YOUR OBJECTIVE>
In the data below, the answer is the run of lines from the line containing "brown plate B10" through the line containing "none -> white tile G6:H7 level 1", both included; print it exactly and nothing else.
---
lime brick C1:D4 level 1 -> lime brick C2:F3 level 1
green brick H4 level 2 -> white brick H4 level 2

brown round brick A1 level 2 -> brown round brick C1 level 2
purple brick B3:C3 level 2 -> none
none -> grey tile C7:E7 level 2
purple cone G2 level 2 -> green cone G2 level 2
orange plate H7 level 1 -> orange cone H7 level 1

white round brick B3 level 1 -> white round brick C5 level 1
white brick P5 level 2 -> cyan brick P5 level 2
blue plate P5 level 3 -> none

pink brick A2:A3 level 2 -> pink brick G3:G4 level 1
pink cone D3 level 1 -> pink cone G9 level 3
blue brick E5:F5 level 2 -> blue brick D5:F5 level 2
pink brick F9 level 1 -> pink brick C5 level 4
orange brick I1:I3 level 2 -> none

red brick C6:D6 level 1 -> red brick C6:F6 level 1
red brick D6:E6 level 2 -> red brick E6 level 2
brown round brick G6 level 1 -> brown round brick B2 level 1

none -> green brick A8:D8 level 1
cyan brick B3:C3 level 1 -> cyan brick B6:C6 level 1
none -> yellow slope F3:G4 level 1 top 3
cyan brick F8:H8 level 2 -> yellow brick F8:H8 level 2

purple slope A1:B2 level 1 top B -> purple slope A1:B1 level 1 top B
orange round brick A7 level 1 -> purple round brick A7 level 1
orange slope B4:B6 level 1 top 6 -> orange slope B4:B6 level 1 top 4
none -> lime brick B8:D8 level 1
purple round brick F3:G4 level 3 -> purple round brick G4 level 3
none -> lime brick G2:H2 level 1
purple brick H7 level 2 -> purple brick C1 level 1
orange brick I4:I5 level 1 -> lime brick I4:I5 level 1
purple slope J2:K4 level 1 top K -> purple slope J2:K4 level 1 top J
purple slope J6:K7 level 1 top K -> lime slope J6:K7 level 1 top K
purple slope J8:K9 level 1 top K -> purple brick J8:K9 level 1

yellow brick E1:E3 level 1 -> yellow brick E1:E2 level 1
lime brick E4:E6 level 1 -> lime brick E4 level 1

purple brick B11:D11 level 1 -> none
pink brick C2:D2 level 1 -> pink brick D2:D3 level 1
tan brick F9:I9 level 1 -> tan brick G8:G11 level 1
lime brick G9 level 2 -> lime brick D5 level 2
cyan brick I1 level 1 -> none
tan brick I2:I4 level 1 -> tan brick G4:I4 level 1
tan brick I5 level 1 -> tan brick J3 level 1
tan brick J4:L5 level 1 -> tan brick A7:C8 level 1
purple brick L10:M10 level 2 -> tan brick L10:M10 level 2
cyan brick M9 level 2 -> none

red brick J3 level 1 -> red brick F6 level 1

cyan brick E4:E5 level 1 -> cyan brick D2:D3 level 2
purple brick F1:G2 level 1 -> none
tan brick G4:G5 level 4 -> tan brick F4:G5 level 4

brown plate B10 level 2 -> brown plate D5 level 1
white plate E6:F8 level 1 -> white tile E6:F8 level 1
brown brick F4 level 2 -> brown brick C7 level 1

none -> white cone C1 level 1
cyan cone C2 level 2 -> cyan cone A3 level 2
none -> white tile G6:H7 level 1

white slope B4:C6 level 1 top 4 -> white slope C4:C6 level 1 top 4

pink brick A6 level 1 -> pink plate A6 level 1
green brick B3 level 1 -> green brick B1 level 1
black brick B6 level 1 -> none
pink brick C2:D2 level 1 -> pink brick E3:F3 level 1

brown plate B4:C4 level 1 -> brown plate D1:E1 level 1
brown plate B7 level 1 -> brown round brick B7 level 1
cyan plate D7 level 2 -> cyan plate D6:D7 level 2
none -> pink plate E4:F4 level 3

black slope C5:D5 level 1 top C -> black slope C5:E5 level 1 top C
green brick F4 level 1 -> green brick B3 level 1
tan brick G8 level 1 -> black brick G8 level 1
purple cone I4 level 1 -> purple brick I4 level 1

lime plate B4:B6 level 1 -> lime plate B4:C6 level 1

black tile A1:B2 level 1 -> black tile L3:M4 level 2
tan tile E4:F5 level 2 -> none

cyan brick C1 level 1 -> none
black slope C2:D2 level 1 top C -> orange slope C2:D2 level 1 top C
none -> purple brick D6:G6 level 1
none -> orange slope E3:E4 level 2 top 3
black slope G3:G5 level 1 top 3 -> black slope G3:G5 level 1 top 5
---
RESPONSE AREA>
brown plate B10 level 2 -> brown plate D5 level 1
white plate E6:F8 level 1 -> white tile E6:F8 level 1
brown brick F4 level 2 -> brown brick C7 level 1

none -> white cone C1 level 1
cyan cone C2 level 2 -> cyan cone A3 level 2
none -> white tile G6:H7 level 1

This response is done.